Records for this task -
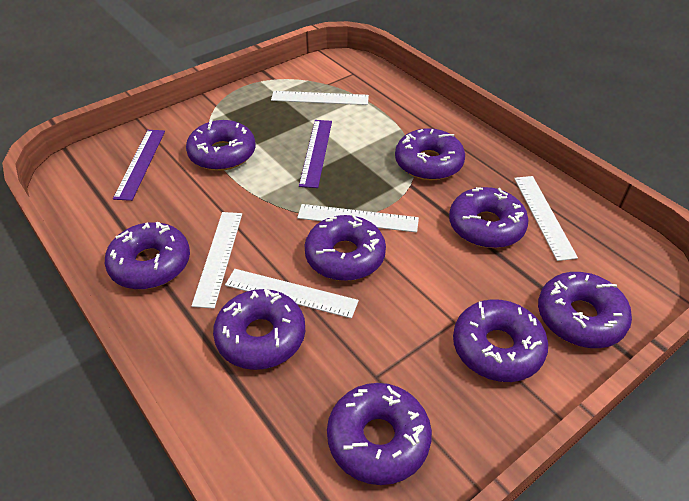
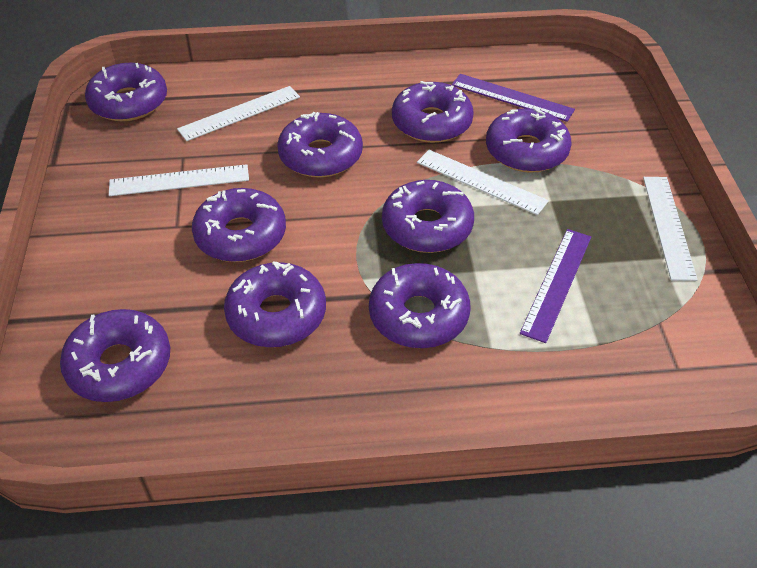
white ruler: 5 -> 4

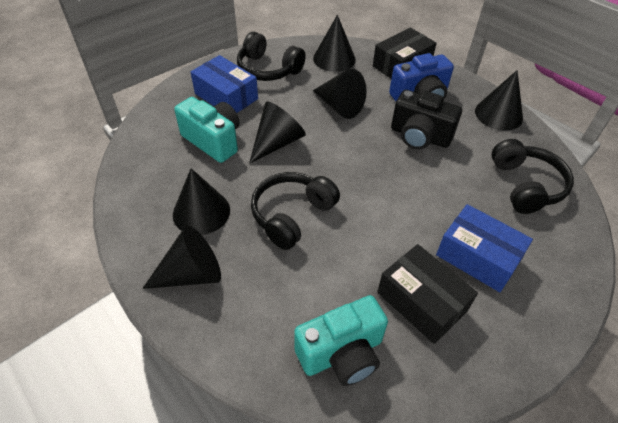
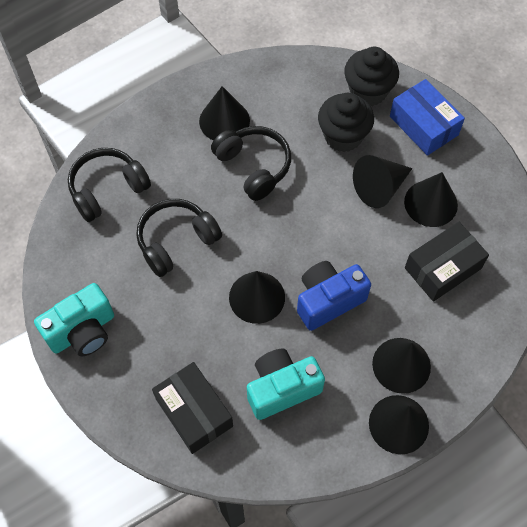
black camera: 1 -> 0
black cupcake: 0 -> 2
blue box: 2 -> 1

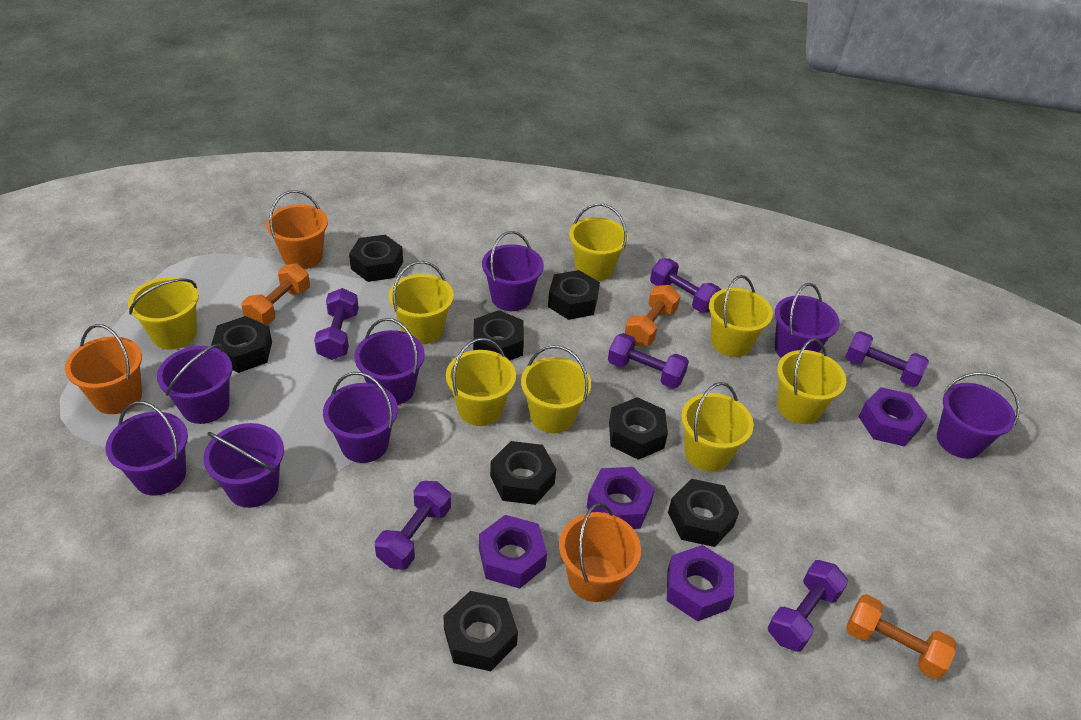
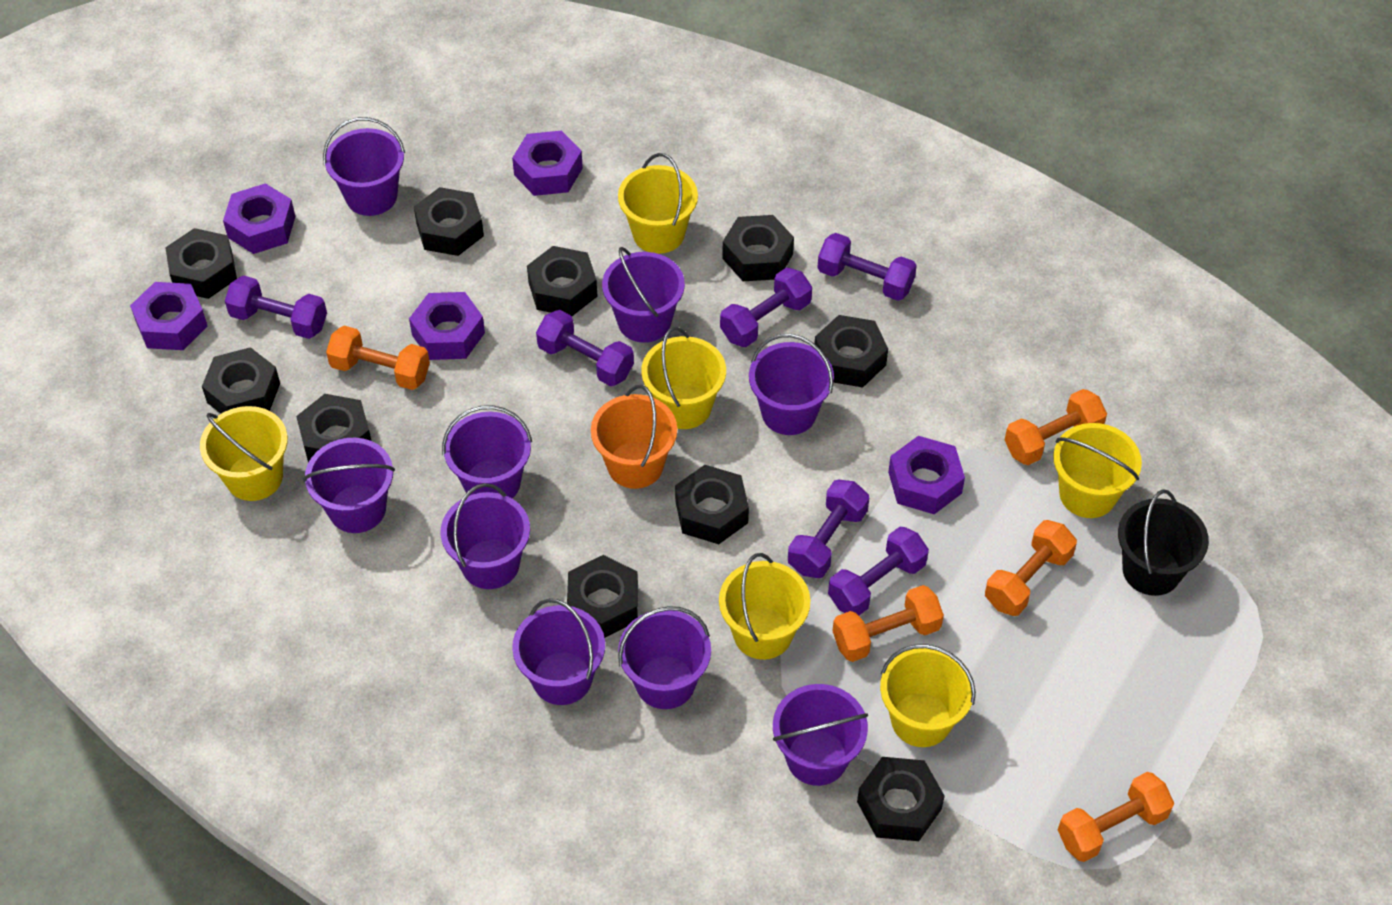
black bucket: 0 -> 1
black nut: 8 -> 10
orange bucket: 3 -> 1
orange dumbbell: 3 -> 5
purple bucket: 8 -> 9
purple nut: 4 -> 5
yellow bucket: 8 -> 6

What is needed -
Leave out the pictures and return, exactly as written, only the lines from the line with "black camera: 1 -> 0" through the end of the records above.

Answer to the problem -
black camera: 1 -> 0
black cupcake: 0 -> 2
blue box: 2 -> 1

black bucket: 0 -> 1
black nut: 8 -> 10
orange bucket: 3 -> 1
orange dumbbell: 3 -> 5
purple bucket: 8 -> 9
purple nut: 4 -> 5
yellow bucket: 8 -> 6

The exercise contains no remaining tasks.